» **Work instruction**: Retype only the lines running from the beginning of the entries below to the line with "camera: 75 degrees left, 0 degrees up", both included. Do not include pictures.

Scene change data

============

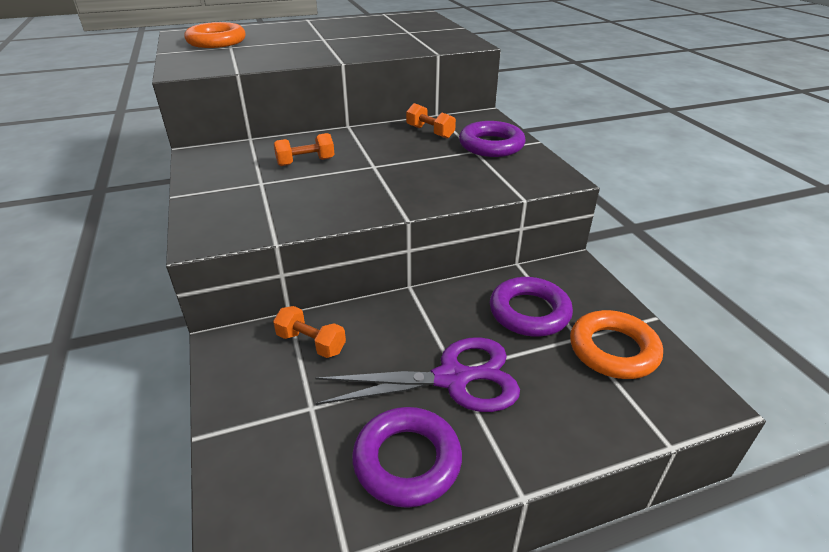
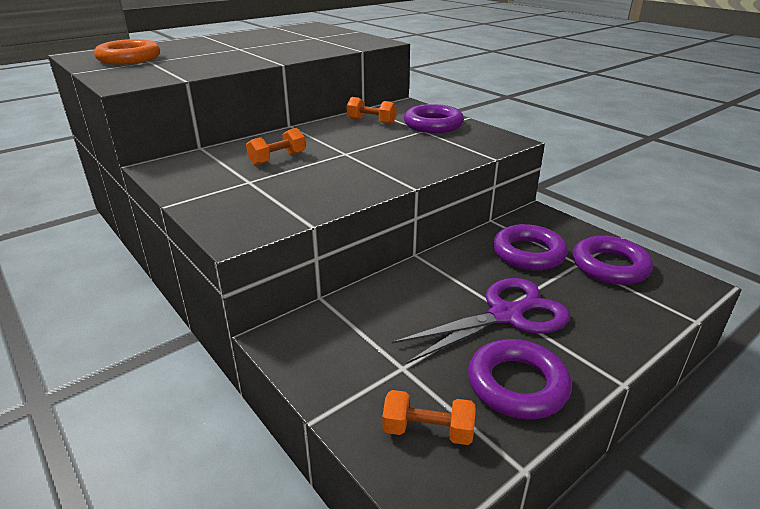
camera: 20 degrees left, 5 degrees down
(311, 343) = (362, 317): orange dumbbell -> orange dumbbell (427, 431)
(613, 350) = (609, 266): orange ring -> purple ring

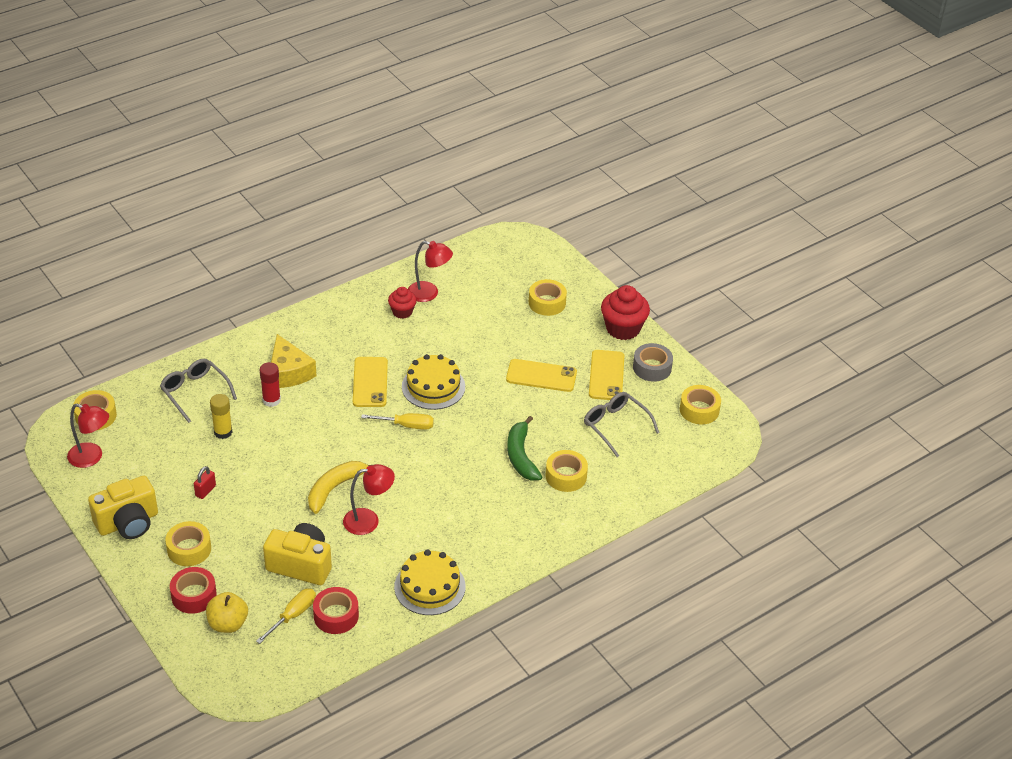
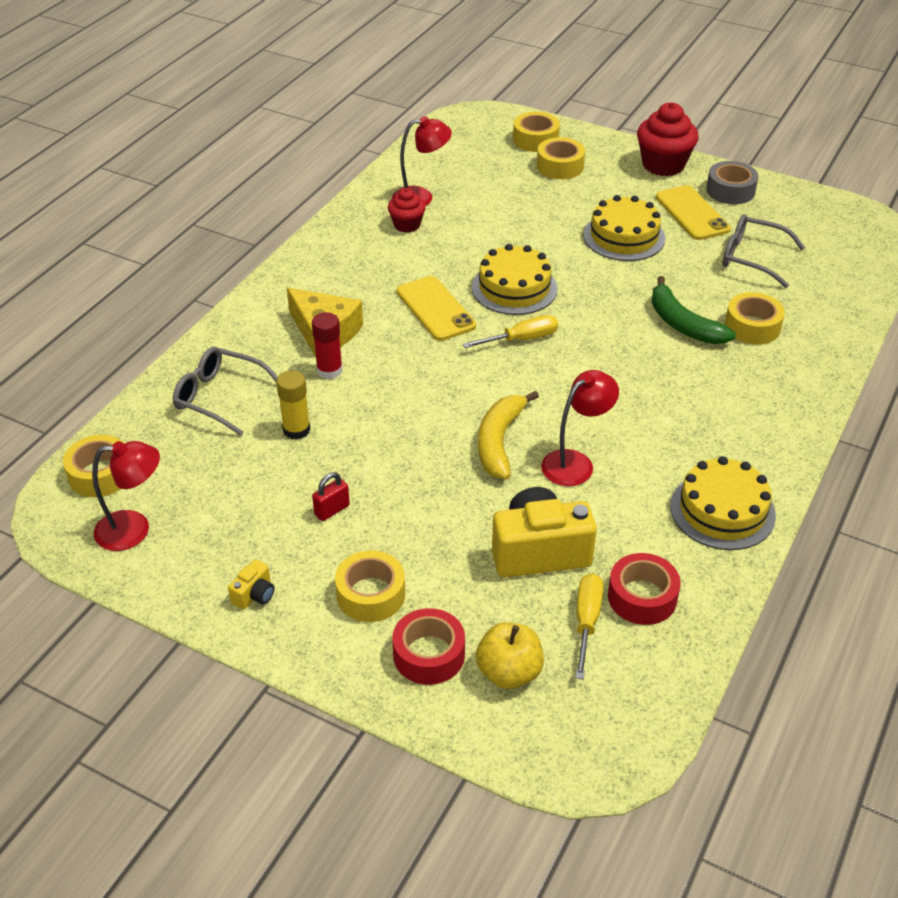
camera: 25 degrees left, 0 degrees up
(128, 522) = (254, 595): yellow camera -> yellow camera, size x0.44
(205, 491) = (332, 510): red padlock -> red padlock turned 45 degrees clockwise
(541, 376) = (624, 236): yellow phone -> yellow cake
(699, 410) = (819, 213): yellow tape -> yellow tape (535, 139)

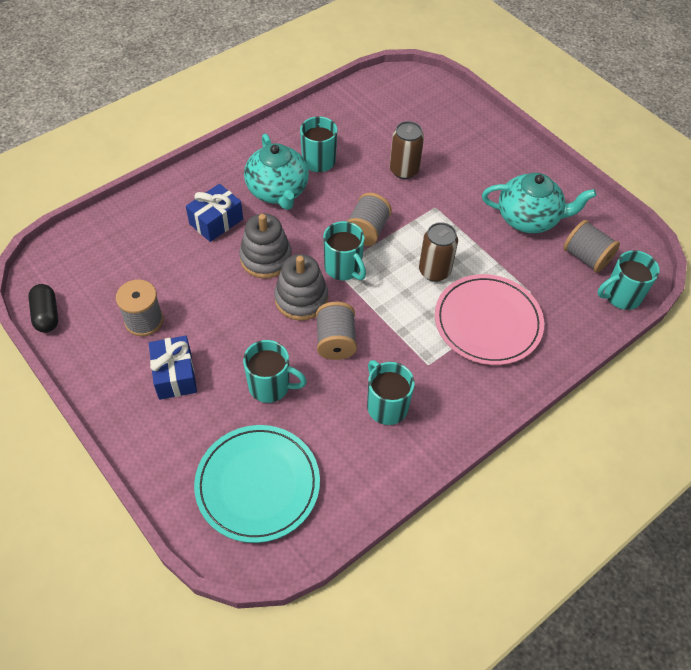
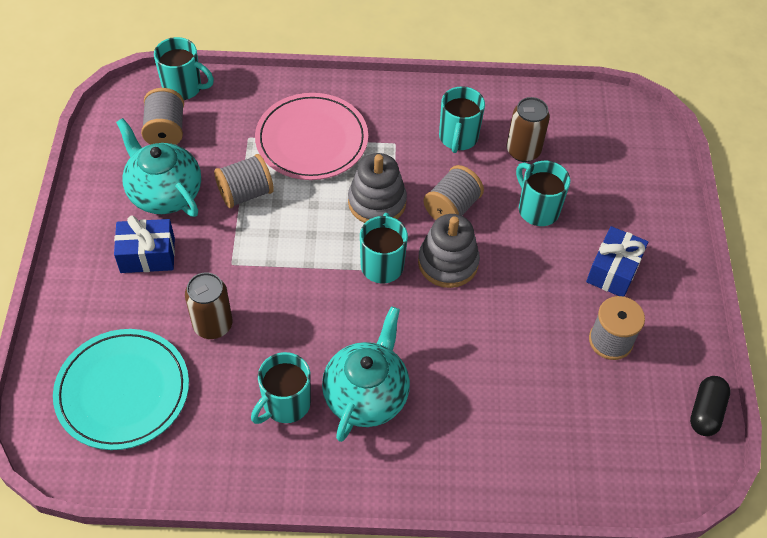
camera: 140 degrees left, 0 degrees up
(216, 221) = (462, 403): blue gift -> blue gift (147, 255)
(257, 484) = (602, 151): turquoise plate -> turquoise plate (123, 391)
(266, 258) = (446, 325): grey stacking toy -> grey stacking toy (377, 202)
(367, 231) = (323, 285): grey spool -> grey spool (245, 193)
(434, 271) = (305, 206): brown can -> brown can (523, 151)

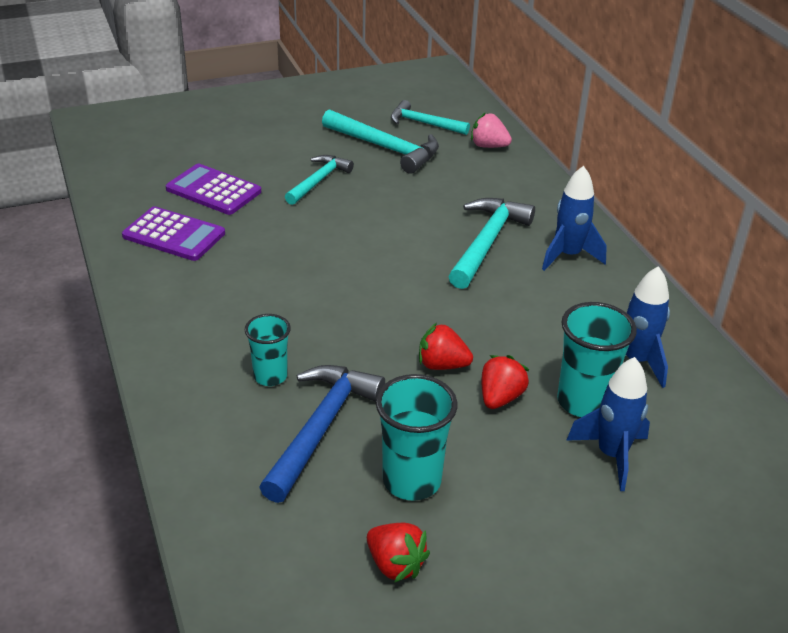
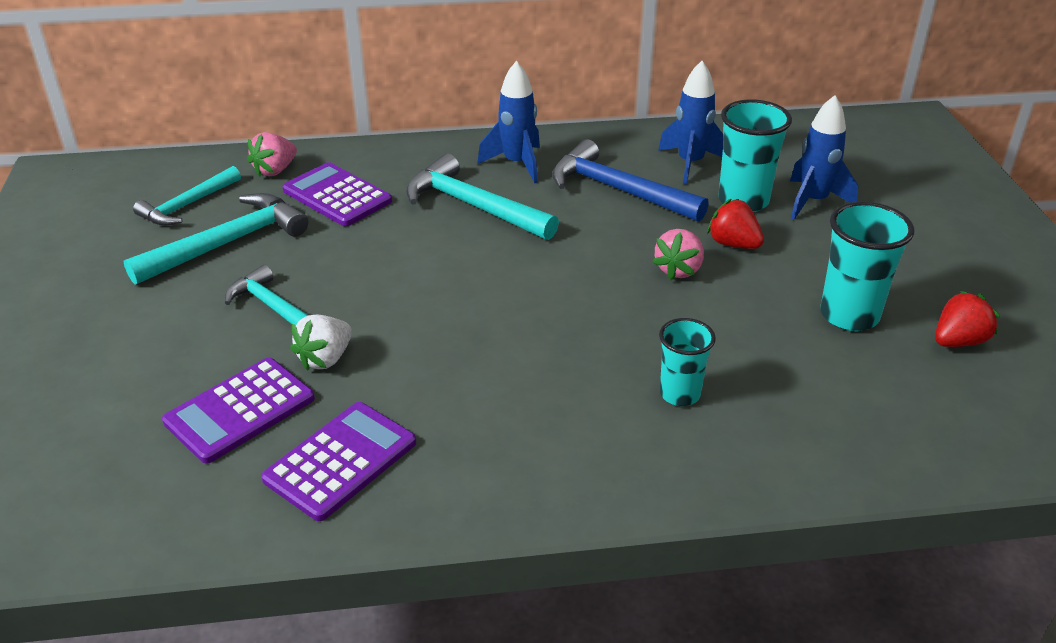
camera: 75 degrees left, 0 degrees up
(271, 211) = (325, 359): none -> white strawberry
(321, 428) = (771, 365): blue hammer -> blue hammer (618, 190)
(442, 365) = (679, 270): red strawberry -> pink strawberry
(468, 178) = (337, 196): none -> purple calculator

============

» **Output of the exercise**:
camera: 20 degrees left, 5 degrees down
(311, 343) = (362, 317): orange dumbbell -> orange dumbbell (427, 431)
(613, 350) = (609, 266): orange ring -> purple ring

camera: 25 degrees left, 0 degrees up
(128, 522) = (254, 595): yellow camera -> yellow camera, size x0.44
(205, 491) = (332, 510): red padlock -> red padlock turned 45 degrees clockwise
(541, 376) = (624, 236): yellow phone -> yellow cake
(699, 410) = (819, 213): yellow tape -> yellow tape (535, 139)

camera: 140 degrees left, 0 degrees up
(216, 221) = (462, 403): blue gift -> blue gift (147, 255)
(257, 484) = (602, 151): turquoise plate -> turquoise plate (123, 391)
(266, 258) = (446, 325): grey stacking toy -> grey stacking toy (377, 202)
(367, 231) = (323, 285): grey spool -> grey spool (245, 193)
(434, 271) = (305, 206): brown can -> brown can (523, 151)

camera: 75 degrees left, 0 degrees up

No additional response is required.